**Task instructions:** Each entry should be duplicated verbatim; its pictures should not be.

**Data for the task:**
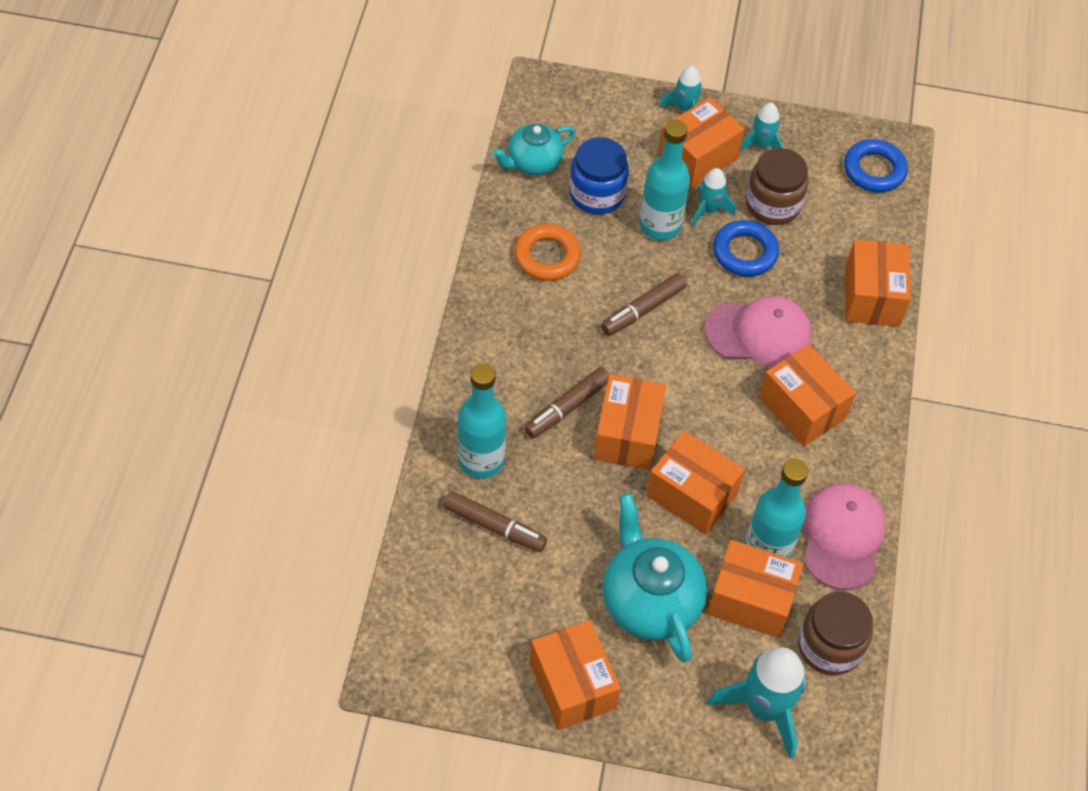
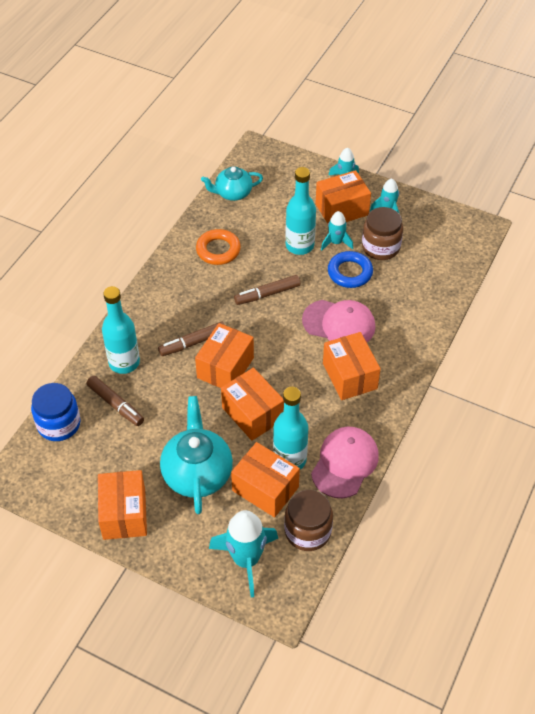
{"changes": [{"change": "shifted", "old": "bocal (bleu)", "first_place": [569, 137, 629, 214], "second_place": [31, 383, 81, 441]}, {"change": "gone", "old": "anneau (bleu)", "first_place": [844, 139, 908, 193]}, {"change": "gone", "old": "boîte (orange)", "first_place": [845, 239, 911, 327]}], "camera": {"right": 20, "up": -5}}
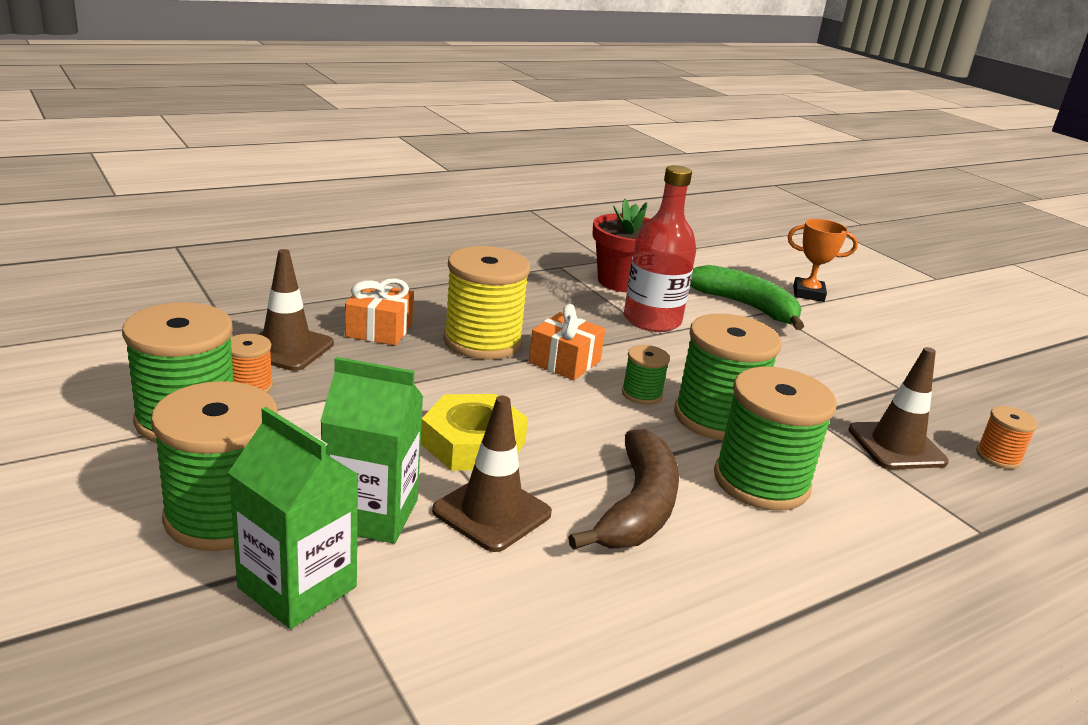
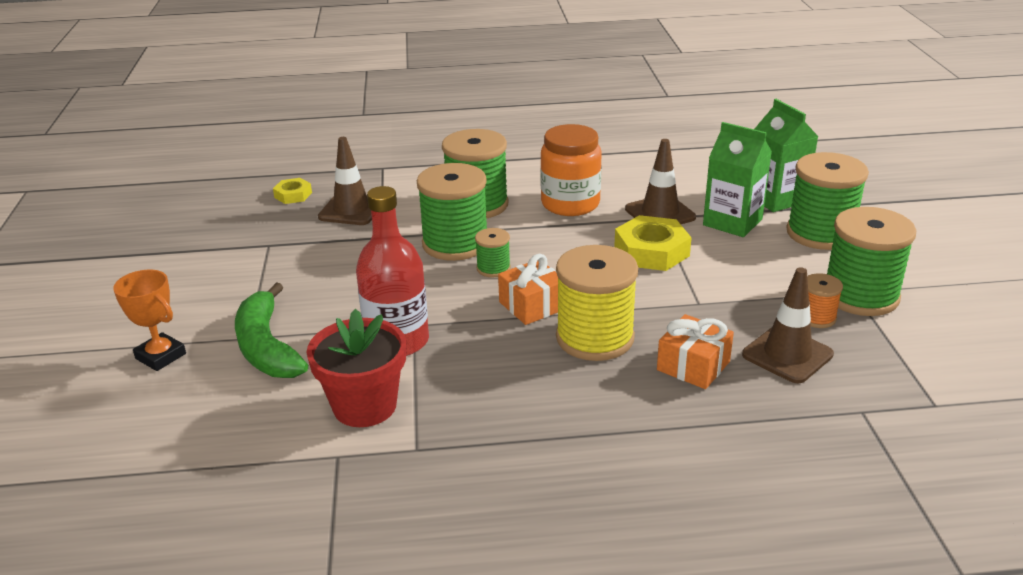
{"changes": [{"change": "swapped", "old": "banane (marron)", "new": "bocal (orange)", "first_place": [568, 429, 679, 550], "second_place": [540, 124, 601, 216]}, {"change": "swapped", "old": "bobine (orange)", "new": "écrou (jaune)", "first_place": [976, 406, 1038, 469], "second_place": [273, 178, 312, 204]}], "camera": {"right": -150, "up": 5}}
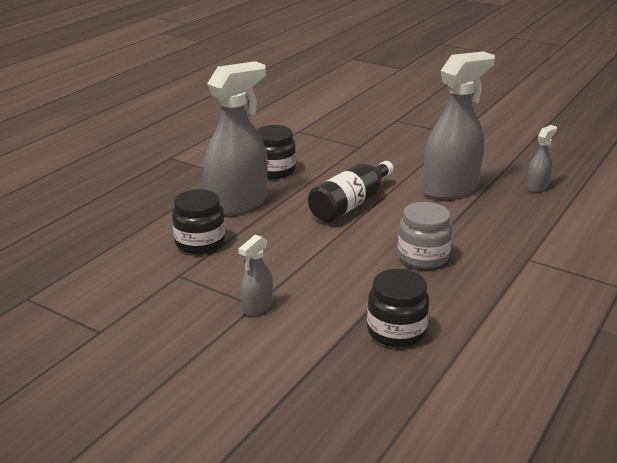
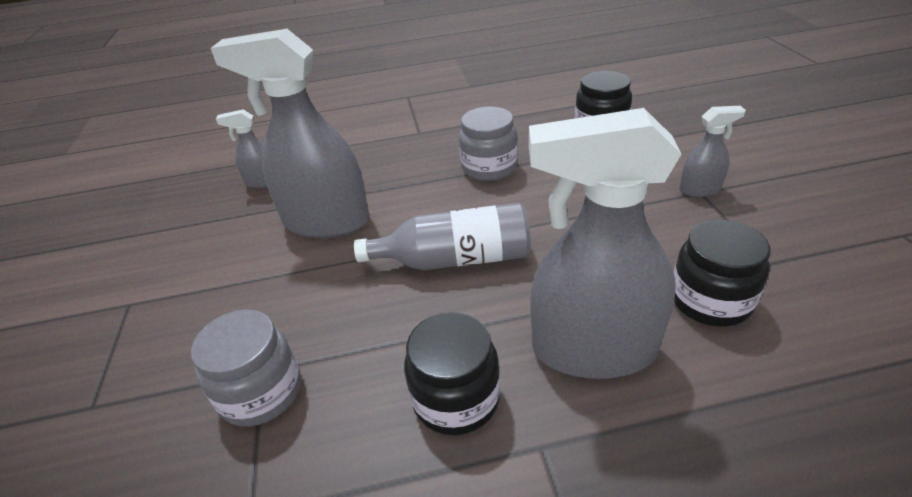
{"changes": [{"change": "repainted", "old": "bouteille (noir)", "new": "bouteille (gris)", "first_place": [308, 161, 394, 222], "second_place": [354, 203, 531, 270]}, {"change": "new", "new": "bocal (gris)", "second_place": [191, 310, 301, 427]}], "camera": {"right": -130, "up": 10}}
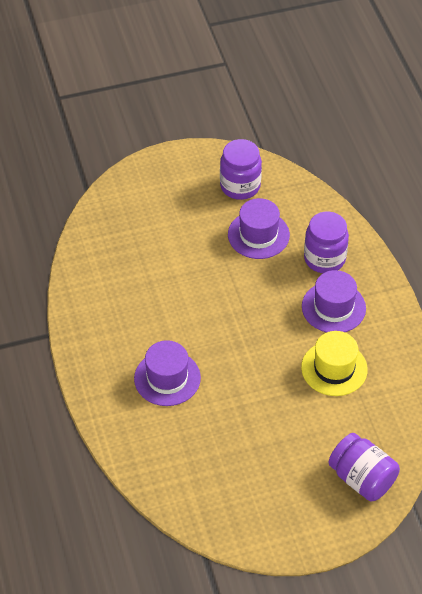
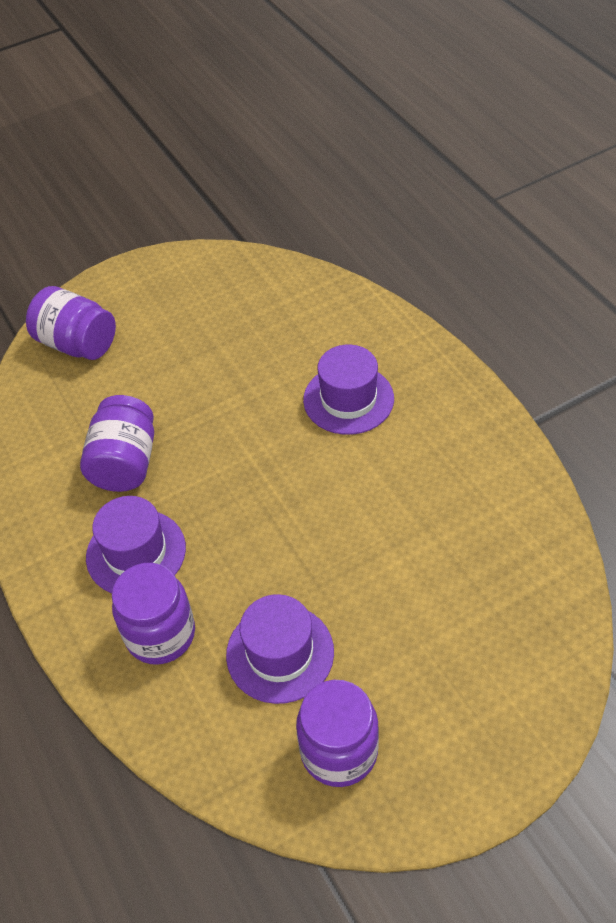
{"changes": [{"change": "swapped", "old": "chapeau (jaune)", "new": "bocal (violet)", "first_place": [301, 331, 368, 396], "second_place": [80, 395, 154, 492]}], "camera": {"right": 170, "up": 0}}
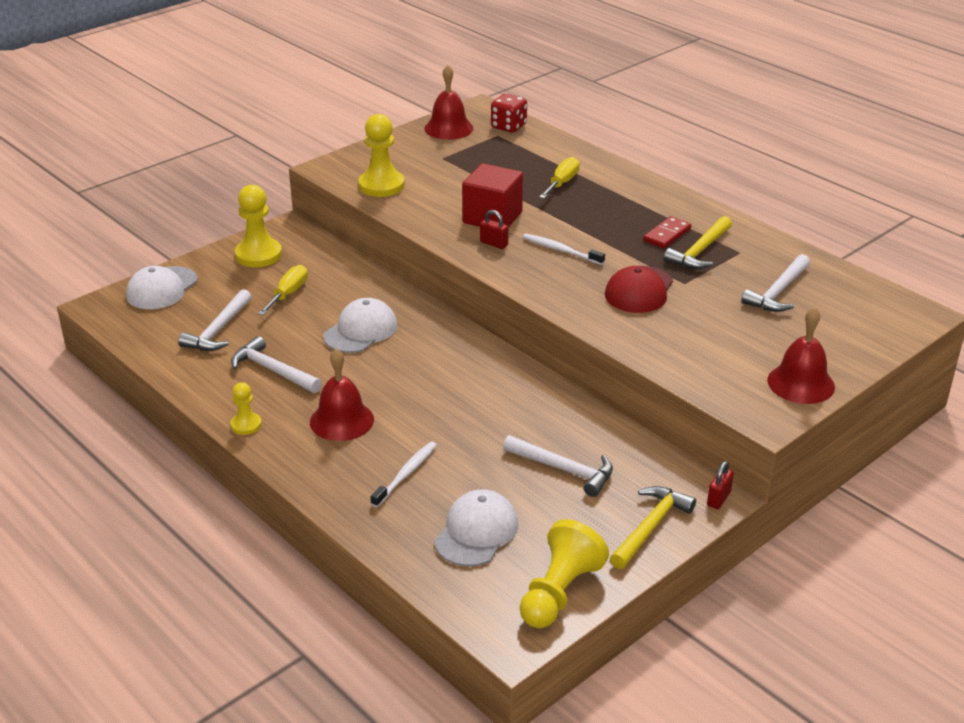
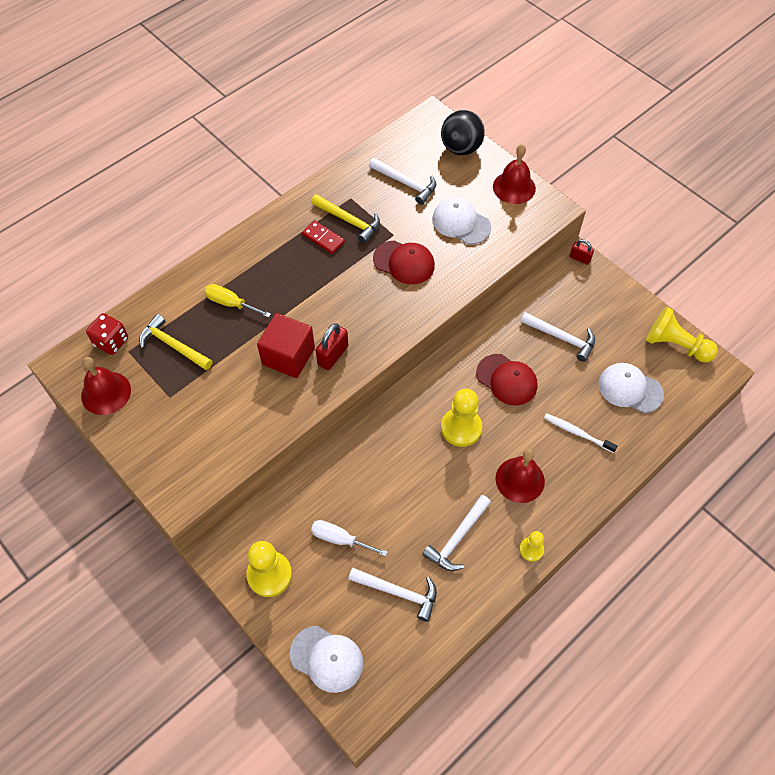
{"changes": [{"change": "repainted", "old": "tournevis (jaune)", "new": "tournevis (blanc)", "first_place": [258, 265, 308, 315], "second_place": [311, 520, 388, 557]}, {"change": "shifted", "old": "casquette (blanc)", "first_place": [323, 298, 397, 353], "second_place": [432, 197, 491, 244]}, {"change": "shifted", "old": "pion (jaune)", "first_place": [359, 114, 405, 197], "second_place": [441, 389, 482, 447]}, {"change": "scaled", "old": "cadenas (rouge)", "first_place": [480, 210, 508, 249], "second_place": [316, 323, 348, 370], "factor": 1.55}, {"change": "rotated", "old": "marteau (blanc)", "first_place": [503, 435, 613, 497], "second_place": [520, 312, 595, 362], "degrees": 90}, {"change": "gone", "old": "brosse à dents (blanc)", "first_place": [523, 233, 605, 265]}, {"change": "shifted", "old": "marteau (jaune)", "first_place": [610, 486, 696, 569], "second_place": [139, 314, 213, 370]}, {"change": "new", "new": "balle (noir)", "second_place": [441, 110, 485, 155]}, {"change": "new", "new": "casquette (rouge)", "second_place": [476, 354, 538, 405]}], "camera": {"right": -90, "up": 25}}
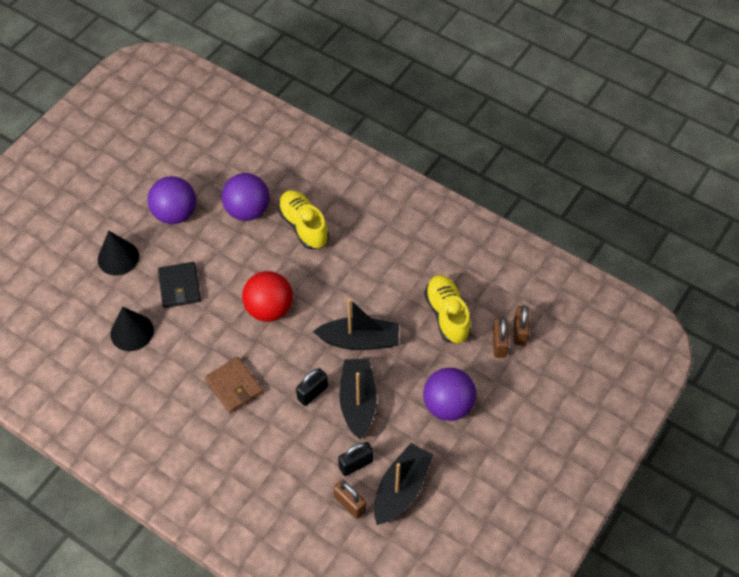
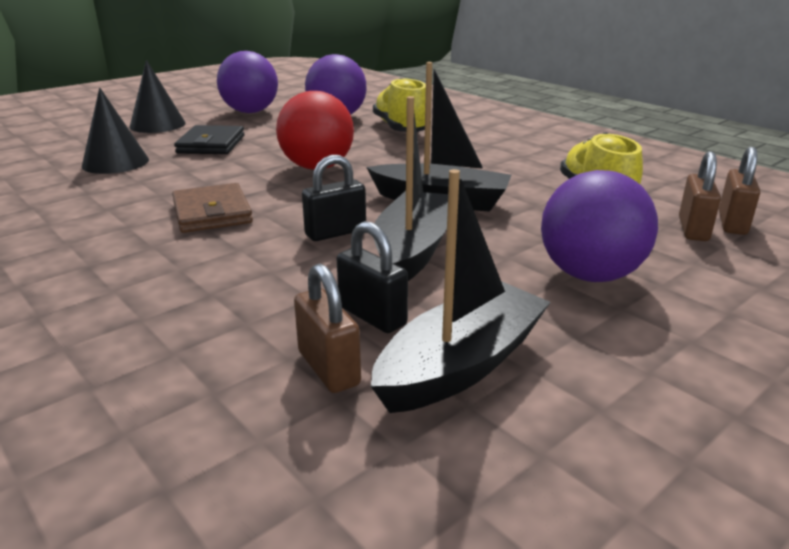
{"changes": [{"change": "rotated", "old": "cadenas (noir)", "first_place": [338, 442, 373, 476], "second_place": [337, 221, 408, 333], "degrees": 60}], "camera": {"right": 15, "up": -30}}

**Problem solution:**
{"changes": [{"change": "shifted", "old": "bocal (bleu)", "first_place": [569, 137, 629, 214], "second_place": [31, 383, 81, 441]}, {"change": "gone", "old": "anneau (bleu)", "first_place": [844, 139, 908, 193]}, {"change": "gone", "old": "boîte (orange)", "first_place": [845, 239, 911, 327]}], "camera": {"right": 20, "up": -5}}
{"changes": [{"change": "swapped", "old": "banane (marron)", "new": "bocal (orange)", "first_place": [568, 429, 679, 550], "second_place": [540, 124, 601, 216]}, {"change": "swapped", "old": "bobine (orange)", "new": "écrou (jaune)", "first_place": [976, 406, 1038, 469], "second_place": [273, 178, 312, 204]}], "camera": {"right": -150, "up": 5}}
{"changes": [{"change": "repainted", "old": "bouteille (noir)", "new": "bouteille (gris)", "first_place": [308, 161, 394, 222], "second_place": [354, 203, 531, 270]}, {"change": "new", "new": "bocal (gris)", "second_place": [191, 310, 301, 427]}], "camera": {"right": -130, "up": 10}}
{"changes": [{"change": "swapped", "old": "chapeau (jaune)", "new": "bocal (violet)", "first_place": [301, 331, 368, 396], "second_place": [80, 395, 154, 492]}], "camera": {"right": 170, "up": 0}}
{"changes": [{"change": "repainted", "old": "tournevis (jaune)", "new": "tournevis (blanc)", "first_place": [258, 265, 308, 315], "second_place": [311, 520, 388, 557]}, {"change": "shifted", "old": "casquette (blanc)", "first_place": [323, 298, 397, 353], "second_place": [432, 197, 491, 244]}, {"change": "shifted", "old": "pion (jaune)", "first_place": [359, 114, 405, 197], "second_place": [441, 389, 482, 447]}, {"change": "scaled", "old": "cadenas (rouge)", "first_place": [480, 210, 508, 249], "second_place": [316, 323, 348, 370], "factor": 1.55}, {"change": "rotated", "old": "marteau (blanc)", "first_place": [503, 435, 613, 497], "second_place": [520, 312, 595, 362], "degrees": 90}, {"change": "gone", "old": "brosse à dents (blanc)", "first_place": [523, 233, 605, 265]}, {"change": "shifted", "old": "marteau (jaune)", "first_place": [610, 486, 696, 569], "second_place": [139, 314, 213, 370]}, {"change": "new", "new": "balle (noir)", "second_place": [441, 110, 485, 155]}, {"change": "new", "new": "casquette (rouge)", "second_place": [476, 354, 538, 405]}], "camera": {"right": -90, "up": 25}}
{"changes": [{"change": "rotated", "old": "cadenas (noir)", "first_place": [338, 442, 373, 476], "second_place": [337, 221, 408, 333], "degrees": 60}], "camera": {"right": 15, "up": -30}}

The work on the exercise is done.